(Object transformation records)
○ ○ ○

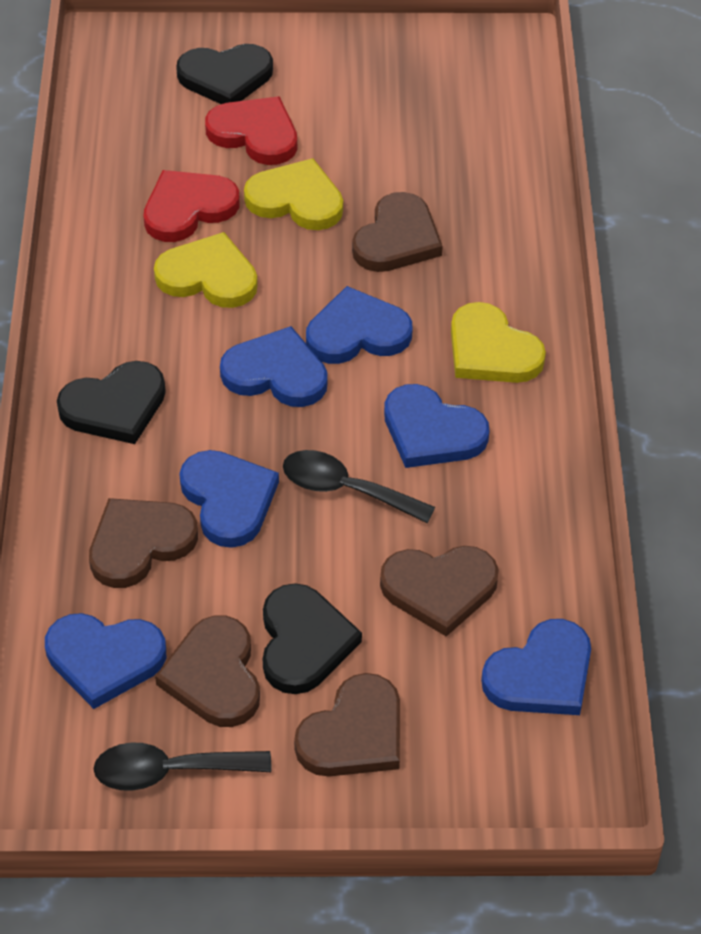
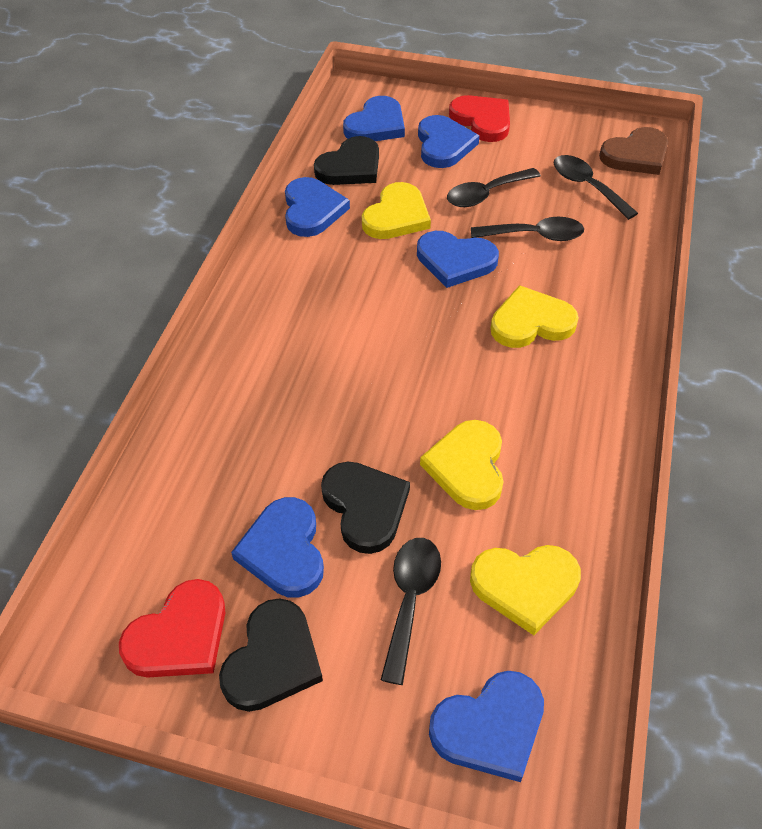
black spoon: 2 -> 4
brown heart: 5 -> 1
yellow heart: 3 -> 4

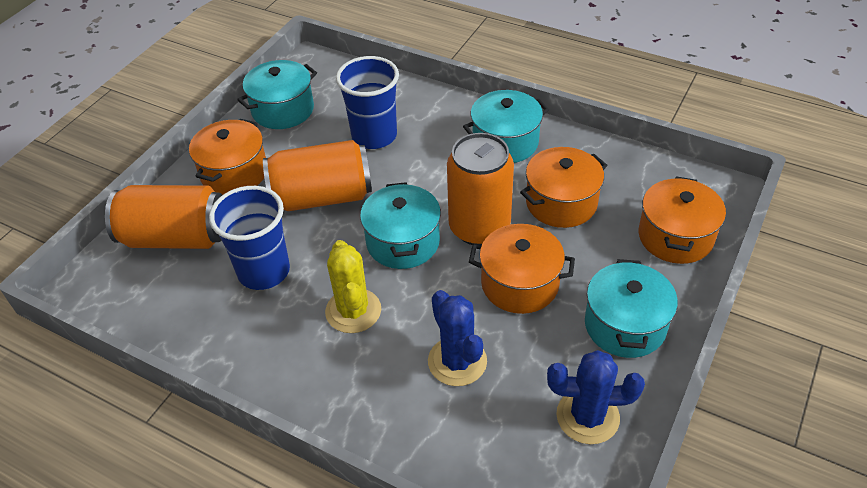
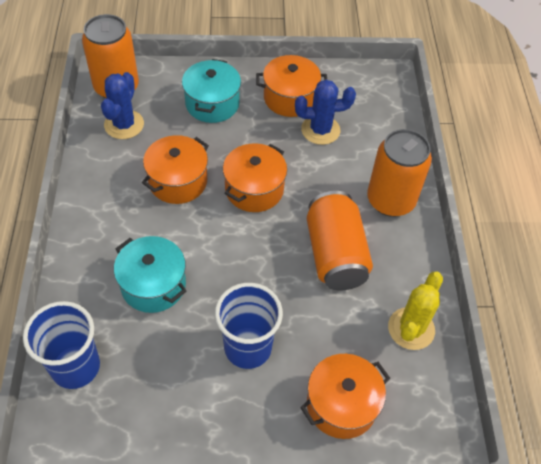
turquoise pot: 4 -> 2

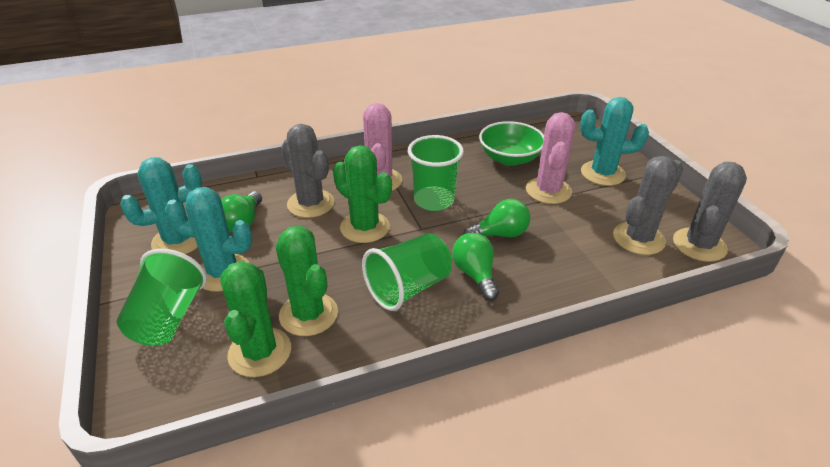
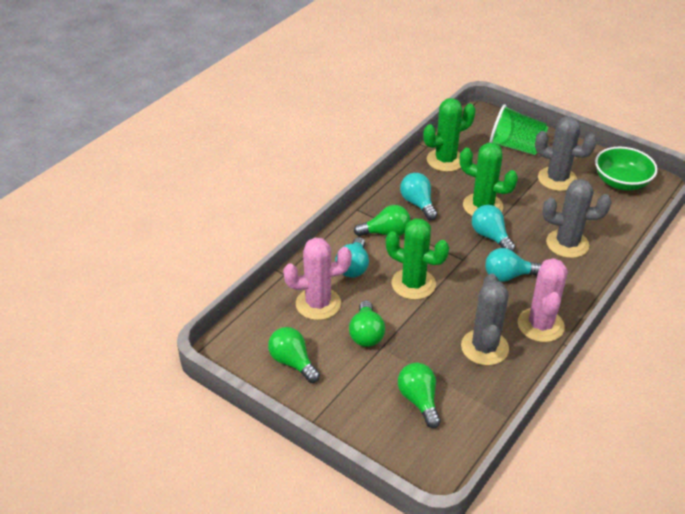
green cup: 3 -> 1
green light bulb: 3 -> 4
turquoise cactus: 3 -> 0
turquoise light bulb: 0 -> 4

○ ○ ○

→ TASK ITEM
Check each line above for the string "light" and show the ones that have it.

→ EXERCISE RESPONSE
green light bulb: 3 -> 4
turquoise light bulb: 0 -> 4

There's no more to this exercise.